_Instructions to follow:_ Put the material into a JSON list of strings, one string per line, covering the first line through the line containing "Kyiv: 7:10 -> none" and skipping blank lines.
=======
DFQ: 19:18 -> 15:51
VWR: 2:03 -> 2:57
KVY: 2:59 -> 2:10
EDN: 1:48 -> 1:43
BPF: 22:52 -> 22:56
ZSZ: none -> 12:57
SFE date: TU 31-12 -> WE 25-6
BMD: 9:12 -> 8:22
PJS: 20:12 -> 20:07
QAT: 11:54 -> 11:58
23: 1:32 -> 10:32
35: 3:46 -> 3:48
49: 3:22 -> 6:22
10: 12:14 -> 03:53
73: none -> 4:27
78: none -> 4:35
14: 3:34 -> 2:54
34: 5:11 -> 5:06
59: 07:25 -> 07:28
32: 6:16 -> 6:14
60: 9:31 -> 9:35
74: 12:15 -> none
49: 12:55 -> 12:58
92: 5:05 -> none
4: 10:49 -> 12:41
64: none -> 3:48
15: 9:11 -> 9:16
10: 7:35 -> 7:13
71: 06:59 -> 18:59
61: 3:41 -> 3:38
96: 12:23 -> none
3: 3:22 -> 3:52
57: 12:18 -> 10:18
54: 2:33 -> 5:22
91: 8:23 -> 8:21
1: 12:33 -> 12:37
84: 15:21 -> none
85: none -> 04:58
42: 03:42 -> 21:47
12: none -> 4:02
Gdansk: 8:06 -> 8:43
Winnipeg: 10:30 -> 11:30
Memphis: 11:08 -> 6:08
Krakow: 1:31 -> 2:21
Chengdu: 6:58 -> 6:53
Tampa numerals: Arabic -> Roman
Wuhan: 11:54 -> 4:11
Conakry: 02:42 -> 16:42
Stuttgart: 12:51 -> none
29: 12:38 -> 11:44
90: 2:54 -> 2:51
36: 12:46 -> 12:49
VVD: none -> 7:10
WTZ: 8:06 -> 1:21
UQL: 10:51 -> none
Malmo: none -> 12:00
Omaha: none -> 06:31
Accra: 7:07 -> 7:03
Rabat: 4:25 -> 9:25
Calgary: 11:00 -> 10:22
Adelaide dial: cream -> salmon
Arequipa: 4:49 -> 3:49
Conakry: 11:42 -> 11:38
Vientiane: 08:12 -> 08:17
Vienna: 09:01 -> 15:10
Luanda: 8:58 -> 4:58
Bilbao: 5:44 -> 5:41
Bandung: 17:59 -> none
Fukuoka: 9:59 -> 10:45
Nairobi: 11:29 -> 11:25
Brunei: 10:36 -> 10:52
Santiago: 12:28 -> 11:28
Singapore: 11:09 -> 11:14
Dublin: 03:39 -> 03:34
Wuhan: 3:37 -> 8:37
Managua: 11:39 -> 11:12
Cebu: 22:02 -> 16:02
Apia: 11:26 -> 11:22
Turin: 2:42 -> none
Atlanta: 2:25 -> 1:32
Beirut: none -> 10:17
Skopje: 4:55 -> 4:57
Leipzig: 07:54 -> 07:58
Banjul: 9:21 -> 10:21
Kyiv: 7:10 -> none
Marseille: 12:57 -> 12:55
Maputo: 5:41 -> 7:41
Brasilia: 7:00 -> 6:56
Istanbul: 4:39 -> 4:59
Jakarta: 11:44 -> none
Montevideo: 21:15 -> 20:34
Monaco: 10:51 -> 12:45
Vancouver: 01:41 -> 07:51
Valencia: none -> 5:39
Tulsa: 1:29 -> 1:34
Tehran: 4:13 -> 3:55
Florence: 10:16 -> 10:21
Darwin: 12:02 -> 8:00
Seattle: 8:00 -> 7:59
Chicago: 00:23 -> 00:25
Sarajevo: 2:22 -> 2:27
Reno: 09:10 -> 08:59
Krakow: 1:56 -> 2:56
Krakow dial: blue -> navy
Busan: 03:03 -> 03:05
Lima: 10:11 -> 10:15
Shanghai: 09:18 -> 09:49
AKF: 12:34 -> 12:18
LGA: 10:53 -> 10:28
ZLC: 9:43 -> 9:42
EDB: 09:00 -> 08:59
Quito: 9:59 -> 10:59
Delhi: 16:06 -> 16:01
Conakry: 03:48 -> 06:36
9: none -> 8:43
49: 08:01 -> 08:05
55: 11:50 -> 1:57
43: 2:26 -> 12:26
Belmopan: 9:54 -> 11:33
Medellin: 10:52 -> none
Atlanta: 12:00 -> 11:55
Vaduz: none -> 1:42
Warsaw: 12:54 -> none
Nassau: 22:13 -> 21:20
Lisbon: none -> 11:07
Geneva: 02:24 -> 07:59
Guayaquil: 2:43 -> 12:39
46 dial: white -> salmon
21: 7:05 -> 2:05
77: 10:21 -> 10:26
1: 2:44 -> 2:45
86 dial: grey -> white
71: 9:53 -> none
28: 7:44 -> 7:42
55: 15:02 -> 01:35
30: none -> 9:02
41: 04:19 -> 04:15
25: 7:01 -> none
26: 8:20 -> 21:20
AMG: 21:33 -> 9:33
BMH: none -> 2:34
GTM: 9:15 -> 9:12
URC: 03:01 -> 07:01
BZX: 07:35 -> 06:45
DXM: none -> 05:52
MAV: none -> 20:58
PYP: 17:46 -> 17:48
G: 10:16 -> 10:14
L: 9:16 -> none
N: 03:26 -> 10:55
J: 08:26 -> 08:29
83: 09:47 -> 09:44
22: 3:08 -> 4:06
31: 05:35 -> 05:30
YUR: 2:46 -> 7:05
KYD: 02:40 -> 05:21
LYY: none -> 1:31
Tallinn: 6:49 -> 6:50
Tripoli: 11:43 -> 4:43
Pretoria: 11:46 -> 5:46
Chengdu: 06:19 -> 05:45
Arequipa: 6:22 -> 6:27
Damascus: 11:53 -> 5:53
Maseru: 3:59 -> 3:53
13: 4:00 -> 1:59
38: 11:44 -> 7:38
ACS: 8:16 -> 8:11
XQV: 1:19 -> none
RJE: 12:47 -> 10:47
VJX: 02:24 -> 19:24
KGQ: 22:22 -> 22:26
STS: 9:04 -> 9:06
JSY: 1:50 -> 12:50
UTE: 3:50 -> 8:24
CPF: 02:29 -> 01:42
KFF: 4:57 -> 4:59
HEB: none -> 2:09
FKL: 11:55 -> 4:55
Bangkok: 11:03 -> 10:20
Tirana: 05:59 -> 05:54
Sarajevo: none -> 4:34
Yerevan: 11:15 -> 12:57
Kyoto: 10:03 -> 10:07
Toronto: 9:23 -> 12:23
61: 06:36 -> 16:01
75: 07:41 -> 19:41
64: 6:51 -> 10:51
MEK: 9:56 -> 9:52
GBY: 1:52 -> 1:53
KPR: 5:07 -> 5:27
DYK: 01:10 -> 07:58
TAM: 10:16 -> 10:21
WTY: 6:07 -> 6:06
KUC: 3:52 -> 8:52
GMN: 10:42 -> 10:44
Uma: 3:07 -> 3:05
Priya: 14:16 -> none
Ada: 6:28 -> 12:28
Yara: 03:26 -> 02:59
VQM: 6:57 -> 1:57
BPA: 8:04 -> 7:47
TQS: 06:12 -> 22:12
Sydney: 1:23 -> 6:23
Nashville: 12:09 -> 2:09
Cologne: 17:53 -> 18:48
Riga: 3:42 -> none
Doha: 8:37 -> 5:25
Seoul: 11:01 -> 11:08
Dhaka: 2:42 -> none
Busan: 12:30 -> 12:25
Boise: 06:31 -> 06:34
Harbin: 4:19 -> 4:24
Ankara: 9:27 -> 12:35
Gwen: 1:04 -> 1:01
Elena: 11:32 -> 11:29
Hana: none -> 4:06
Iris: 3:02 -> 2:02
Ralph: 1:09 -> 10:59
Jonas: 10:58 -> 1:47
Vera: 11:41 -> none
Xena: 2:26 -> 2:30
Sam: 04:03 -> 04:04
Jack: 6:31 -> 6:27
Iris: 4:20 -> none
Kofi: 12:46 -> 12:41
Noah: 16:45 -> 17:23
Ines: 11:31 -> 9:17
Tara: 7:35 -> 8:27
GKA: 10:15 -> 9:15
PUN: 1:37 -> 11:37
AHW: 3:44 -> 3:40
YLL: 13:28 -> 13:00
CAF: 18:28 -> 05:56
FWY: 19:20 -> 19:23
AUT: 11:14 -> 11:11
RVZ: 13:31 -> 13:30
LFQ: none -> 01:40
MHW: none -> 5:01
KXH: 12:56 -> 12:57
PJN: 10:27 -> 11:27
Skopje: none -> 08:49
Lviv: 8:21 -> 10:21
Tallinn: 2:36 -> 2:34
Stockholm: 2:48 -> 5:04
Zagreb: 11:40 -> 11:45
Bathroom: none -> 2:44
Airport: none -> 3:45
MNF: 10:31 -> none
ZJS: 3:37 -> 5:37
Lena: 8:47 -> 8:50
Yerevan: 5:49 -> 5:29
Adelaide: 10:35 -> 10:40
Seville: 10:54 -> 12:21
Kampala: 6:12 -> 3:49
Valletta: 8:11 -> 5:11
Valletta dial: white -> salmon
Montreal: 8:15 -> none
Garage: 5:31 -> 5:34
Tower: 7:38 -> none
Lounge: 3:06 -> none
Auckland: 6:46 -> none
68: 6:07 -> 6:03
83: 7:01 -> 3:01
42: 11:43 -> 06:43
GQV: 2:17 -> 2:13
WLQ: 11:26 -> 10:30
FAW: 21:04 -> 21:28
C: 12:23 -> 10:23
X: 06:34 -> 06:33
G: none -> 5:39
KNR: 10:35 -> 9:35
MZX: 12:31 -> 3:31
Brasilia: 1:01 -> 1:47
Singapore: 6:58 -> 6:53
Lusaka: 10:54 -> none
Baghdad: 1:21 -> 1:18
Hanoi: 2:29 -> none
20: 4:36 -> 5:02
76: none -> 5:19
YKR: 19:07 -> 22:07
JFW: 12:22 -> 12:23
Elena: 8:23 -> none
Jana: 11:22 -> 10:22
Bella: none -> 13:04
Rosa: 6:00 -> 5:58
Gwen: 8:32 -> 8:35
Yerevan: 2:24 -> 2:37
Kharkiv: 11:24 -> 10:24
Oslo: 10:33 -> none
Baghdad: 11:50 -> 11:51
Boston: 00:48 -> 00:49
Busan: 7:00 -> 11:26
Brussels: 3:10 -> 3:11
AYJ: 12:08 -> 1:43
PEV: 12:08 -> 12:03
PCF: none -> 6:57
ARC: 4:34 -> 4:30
=======
_Answer to this exercise:_
[
  "DFQ: 19:18 -> 15:51",
  "VWR: 2:03 -> 2:57",
  "KVY: 2:59 -> 2:10",
  "EDN: 1:48 -> 1:43",
  "BPF: 22:52 -> 22:56",
  "ZSZ: none -> 12:57",
  "SFE date: TU 31-12 -> WE 25-6",
  "BMD: 9:12 -> 8:22",
  "PJS: 20:12 -> 20:07",
  "QAT: 11:54 -> 11:58",
  "23: 1:32 -> 10:32",
  "35: 3:46 -> 3:48",
  "49: 3:22 -> 6:22",
  "10: 12:14 -> 03:53",
  "73: none -> 4:27",
  "78: none -> 4:35",
  "14: 3:34 -> 2:54",
  "34: 5:11 -> 5:06",
  "59: 07:25 -> 07:28",
  "32: 6:16 -> 6:14",
  "60: 9:31 -> 9:35",
  "74: 12:15 -> none",
  "49: 12:55 -> 12:58",
  "92: 5:05 -> none",
  "4: 10:49 -> 12:41",
  "64: none -> 3:48",
  "15: 9:11 -> 9:16",
  "10: 7:35 -> 7:13",
  "71: 06:59 -> 18:59",
  "61: 3:41 -> 3:38",
  "96: 12:23 -> none",
  "3: 3:22 -> 3:52",
  "57: 12:18 -> 10:18",
  "54: 2:33 -> 5:22",
  "91: 8:23 -> 8:21",
  "1: 12:33 -> 12:37",
  "84: 15:21 -> none",
  "85: none -> 04:58",
  "42: 03:42 -> 21:47",
  "12: none -> 4:02",
  "Gdansk: 8:06 -> 8:43",
  "Winnipeg: 10:30 -> 11:30",
  "Memphis: 11:08 -> 6:08",
  "Krakow: 1:31 -> 2:21",
  "Chengdu: 6:58 -> 6:53",
  "Tampa numerals: Arabic -> Roman",
  "Wuhan: 11:54 -> 4:11",
  "Conakry: 02:42 -> 16:42",
  "Stuttgart: 12:51 -> none",
  "29: 12:38 -> 11:44",
  "90: 2:54 -> 2:51",
  "36: 12:46 -> 12:49",
  "VVD: none -> 7:10",
  "WTZ: 8:06 -> 1:21",
  "UQL: 10:51 -> none",
  "Malmo: none -> 12:00",
  "Omaha: none -> 06:31",
  "Accra: 7:07 -> 7:03",
  "Rabat: 4:25 -> 9:25",
  "Calgary: 11:00 -> 10:22",
  "Adelaide dial: cream -> salmon",
  "Arequipa: 4:49 -> 3:49",
  "Conakry: 11:42 -> 11:38",
  "Vientiane: 08:12 -> 08:17",
  "Vienna: 09:01 -> 15:10",
  "Luanda: 8:58 -> 4:58",
  "Bilbao: 5:44 -> 5:41",
  "Bandung: 17:59 -> none",
  "Fukuoka: 9:59 -> 10:45",
  "Nairobi: 11:29 -> 11:25",
  "Brunei: 10:36 -> 10:52",
  "Santiago: 12:28 -> 11:28",
  "Singapore: 11:09 -> 11:14",
  "Dublin: 03:39 -> 03:34",
  "Wuhan: 3:37 -> 8:37",
  "Managua: 11:39 -> 11:12",
  "Cebu: 22:02 -> 16:02",
  "Apia: 11:26 -> 11:22",
  "Turin: 2:42 -> none",
  "Atlanta: 2:25 -> 1:32",
  "Beirut: none -> 10:17",
  "Skopje: 4:55 -> 4:57",
  "Leipzig: 07:54 -> 07:58",
  "Banjul: 9:21 -> 10:21",
  "Kyiv: 7:10 -> none"
]